::: Entries provided

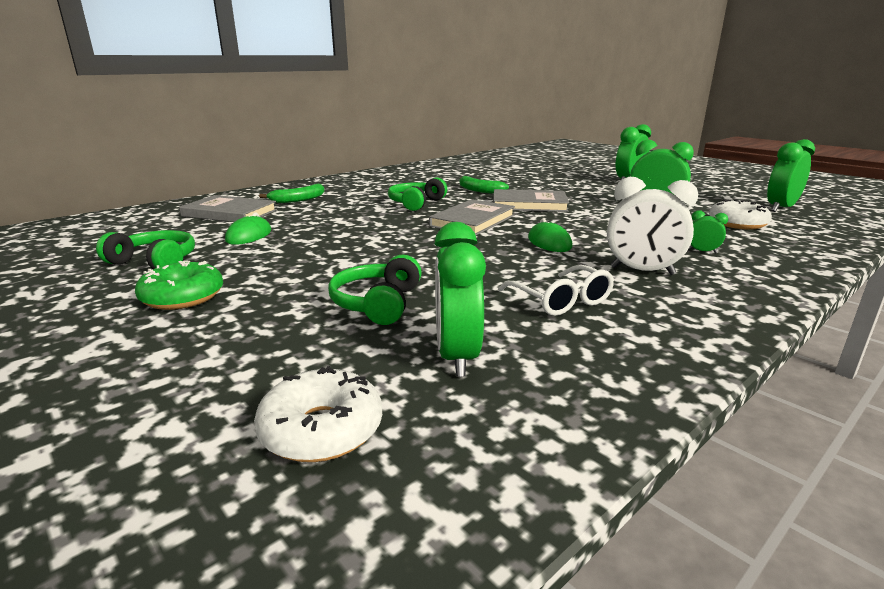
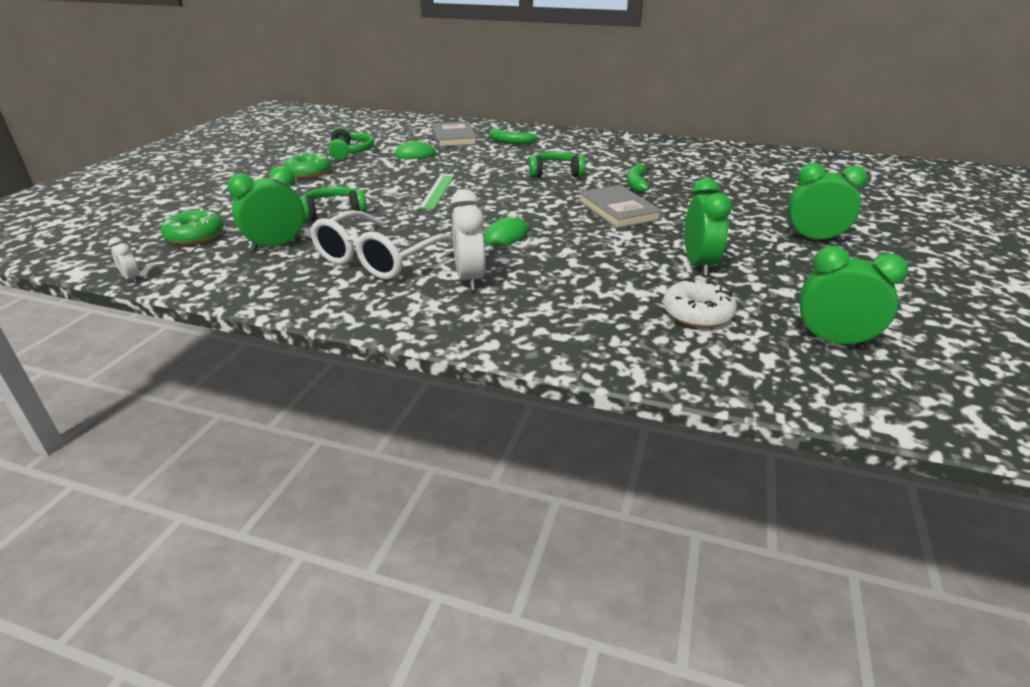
camera: 60 degrees right, 10 degrees up
white donut [254,366,382,462] -> green donut [161,208,224,245]
grey book [429,199,515,235] -> none
white glasses [498,265,614,316] -> white glasses [310,210,453,280], size x1.69
green clock [689,210,728,254] -> none
none -> white clock [108,237,139,283]
none -> green ruler [419,175,454,210]

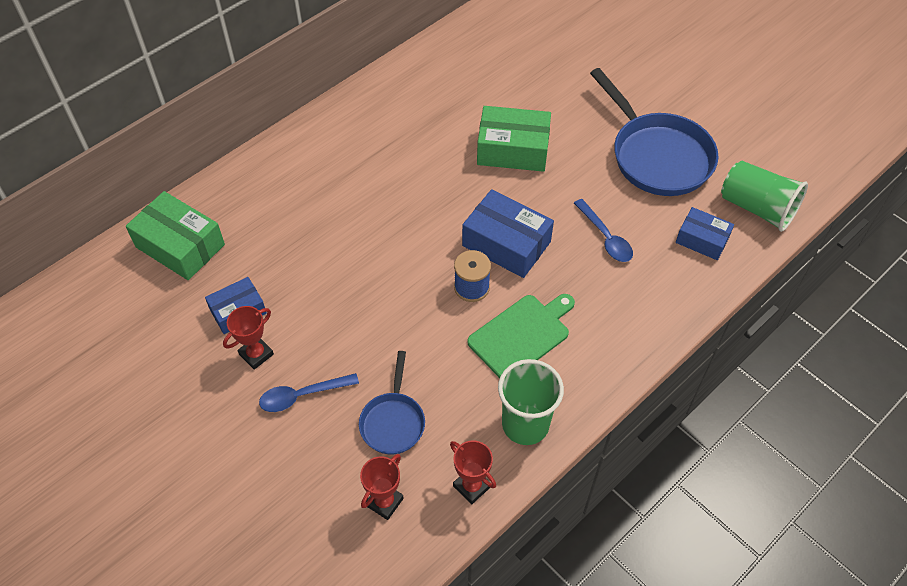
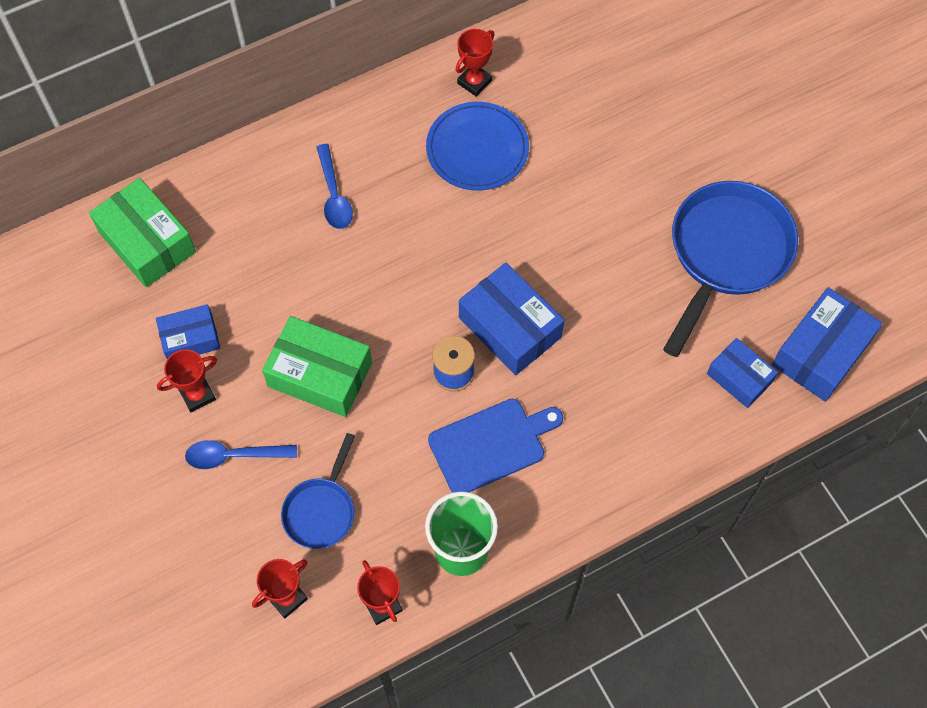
camera: 15 degrees right, 10 degrees up
green cutting board [467,294,575,378] -> blue cutting board [428,399,563,493]
green box [477,106,551,172] -> green box moved to [262,316,372,417]
blue spoon [574,199,633,262] -> blue spoon moved to [317,144,353,229]
blue pan [590,68,718,196] -> blue pan turned 135 degrees counterclockwise [663,181,798,357]
green cup [721,161,808,232] -> blue box [772,287,883,402]
none -> blue plate [426,102,529,191]
none -> red trophy [455,29,494,97]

::::::

## Task brief
The word to find is "blue". Copy every line of the records that holds it.

## Exercise result
green cutting board [467,294,575,378] -> blue cutting board [428,399,563,493]
blue spoon [574,199,633,262] -> blue spoon moved to [317,144,353,229]
blue pan [590,68,718,196] -> blue pan turned 135 degrees counterclockwise [663,181,798,357]
green cup [721,161,808,232] -> blue box [772,287,883,402]
none -> blue plate [426,102,529,191]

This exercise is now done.